WORK TO COMPLETE - Please copy every record below exactly and leave out the pictures.

** Opening DATA SUPPLIED block **

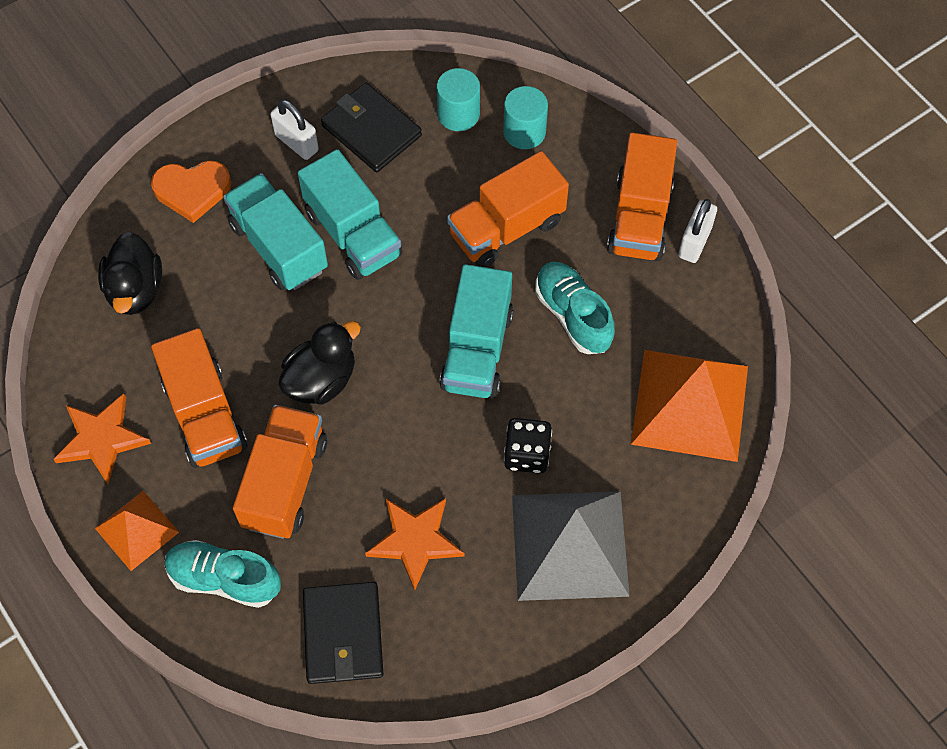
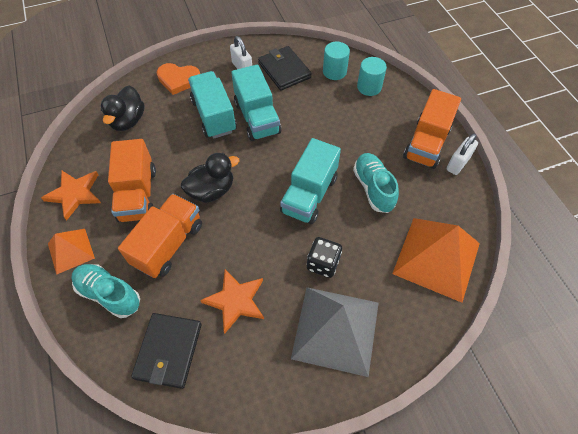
camera: 15 degrees right, 5 degrees down
orange truck [447,151,569,267] -> none

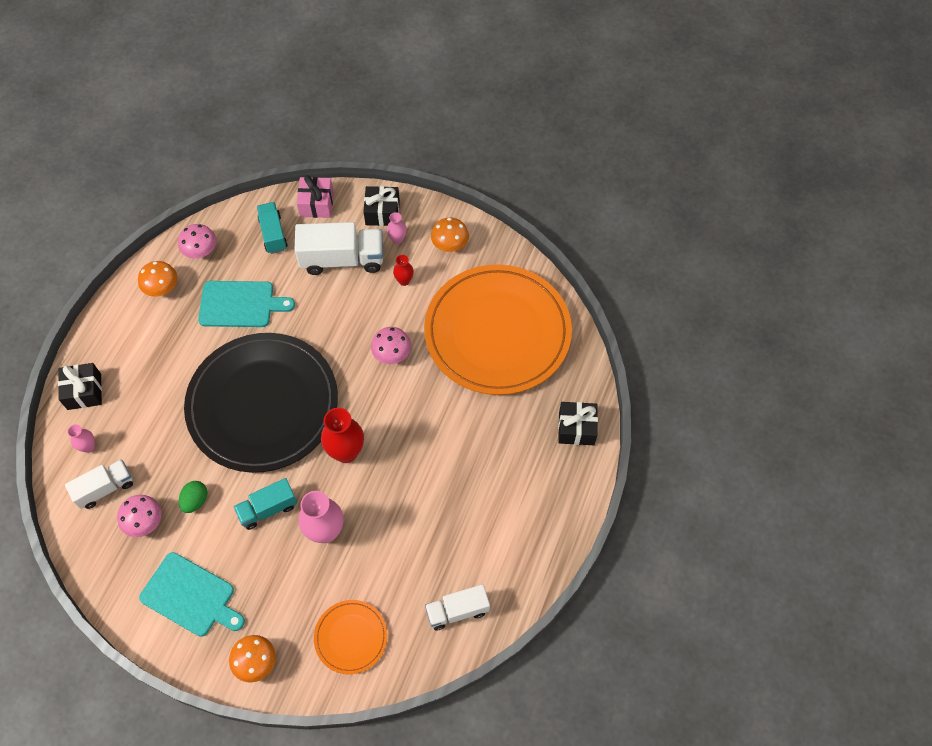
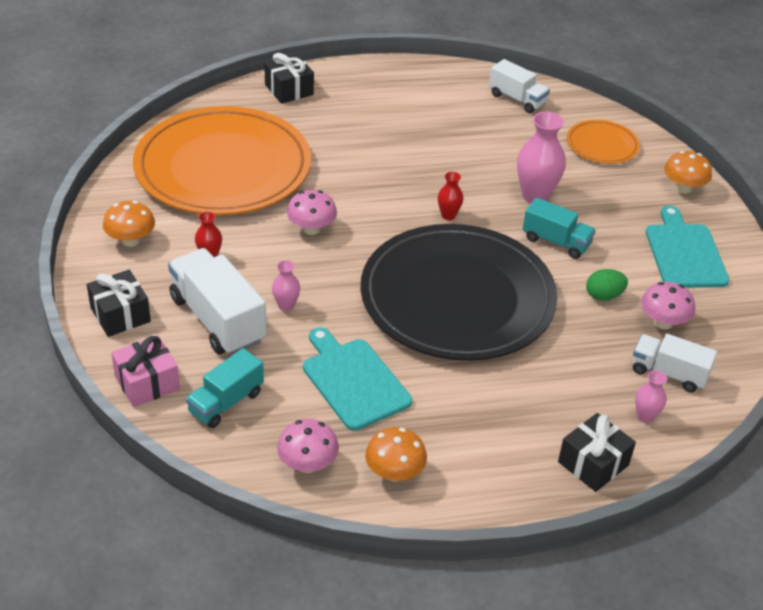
camera: 125 degrees left, 20 degrees down
red vase [321,408,364,463] -> red vase [438,172,463,220], size x0.52
pink vase [387,212,407,244] -> pink vase moved to [272,260,300,311]

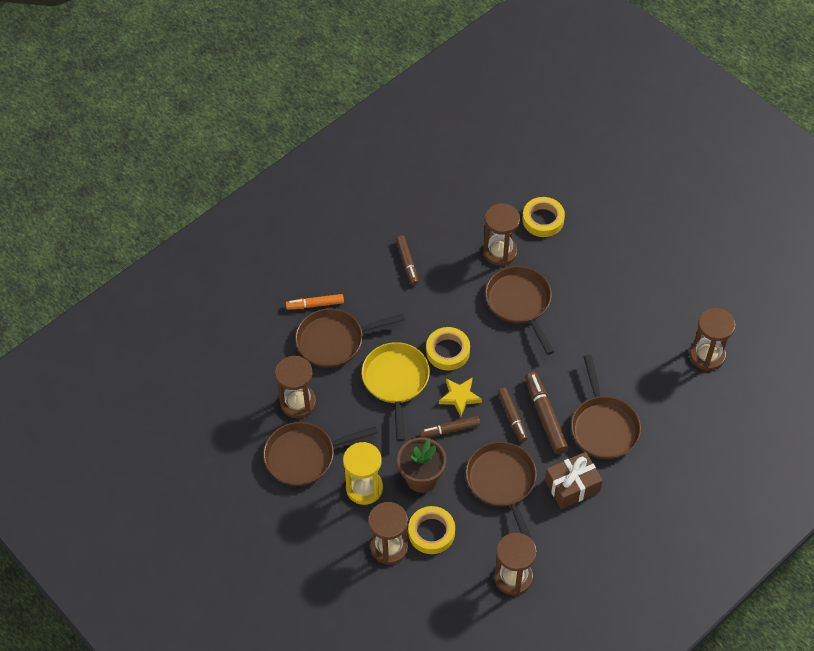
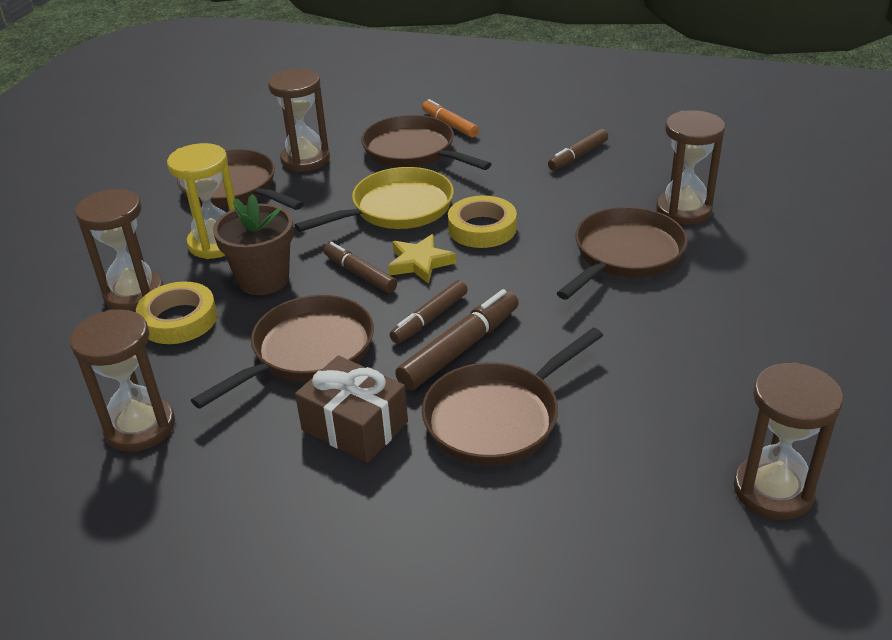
camera: 60 degrees right, 20 degrees down
yellow tape [522,197,565,237] -> none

** Closing DATA SUPPLIED block **

RESULT OF THE TASK -
camera: 15 degrees right, 5 degrees down
orange truck [447,151,569,267] -> none

camera: 125 degrees left, 20 degrees down
red vase [321,408,364,463] -> red vase [438,172,463,220], size x0.52
pink vase [387,212,407,244] -> pink vase moved to [272,260,300,311]

camera: 60 degrees right, 20 degrees down
yellow tape [522,197,565,237] -> none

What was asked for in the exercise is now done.